Images appear in the records below; leave them out and repeat everything else exactly.

★ ★ ★ ★

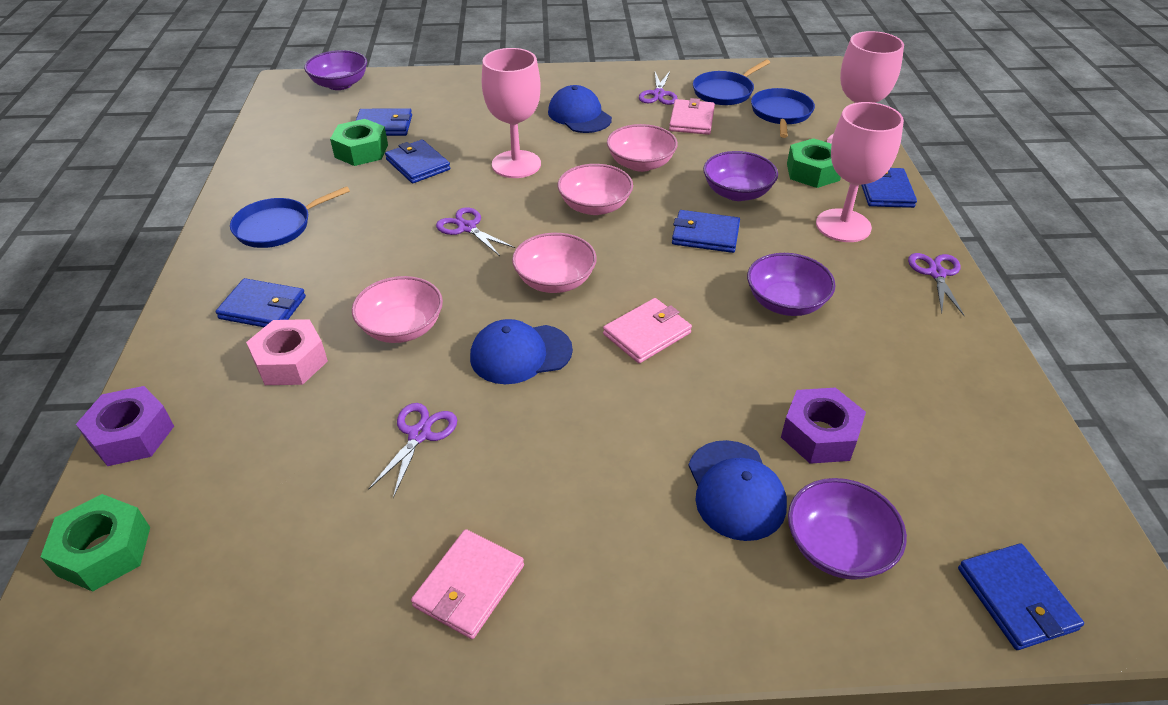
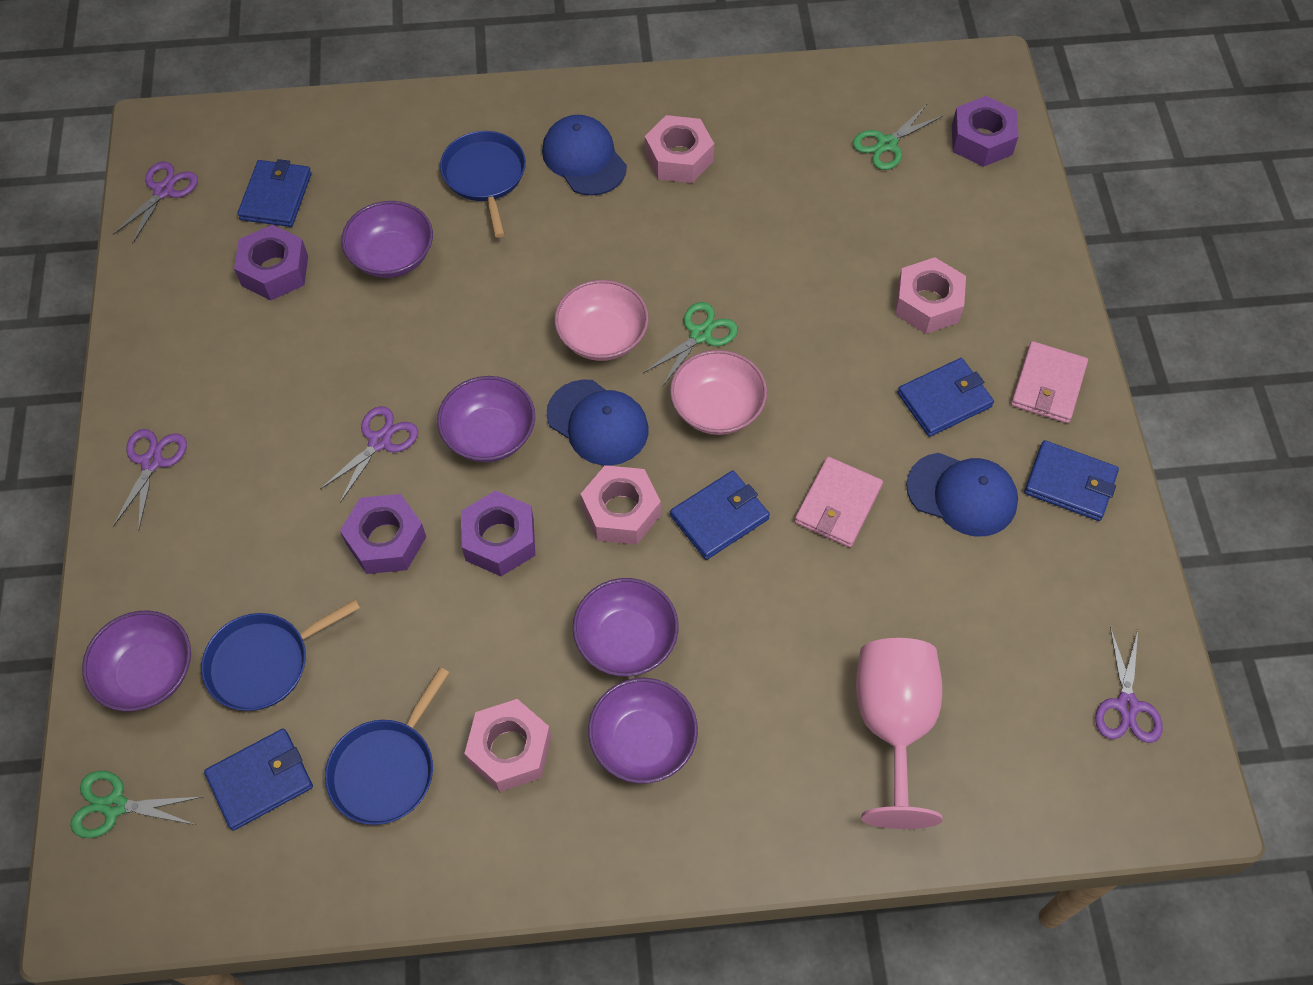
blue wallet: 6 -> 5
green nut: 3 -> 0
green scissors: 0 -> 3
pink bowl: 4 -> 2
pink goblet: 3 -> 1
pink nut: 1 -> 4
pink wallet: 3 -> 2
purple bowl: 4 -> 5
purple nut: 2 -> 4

★ ★ ★ ★

SOLUTION -
blue wallet: 6 -> 5
green nut: 3 -> 0
green scissors: 0 -> 3
pink bowl: 4 -> 2
pink goblet: 3 -> 1
pink nut: 1 -> 4
pink wallet: 3 -> 2
purple bowl: 4 -> 5
purple nut: 2 -> 4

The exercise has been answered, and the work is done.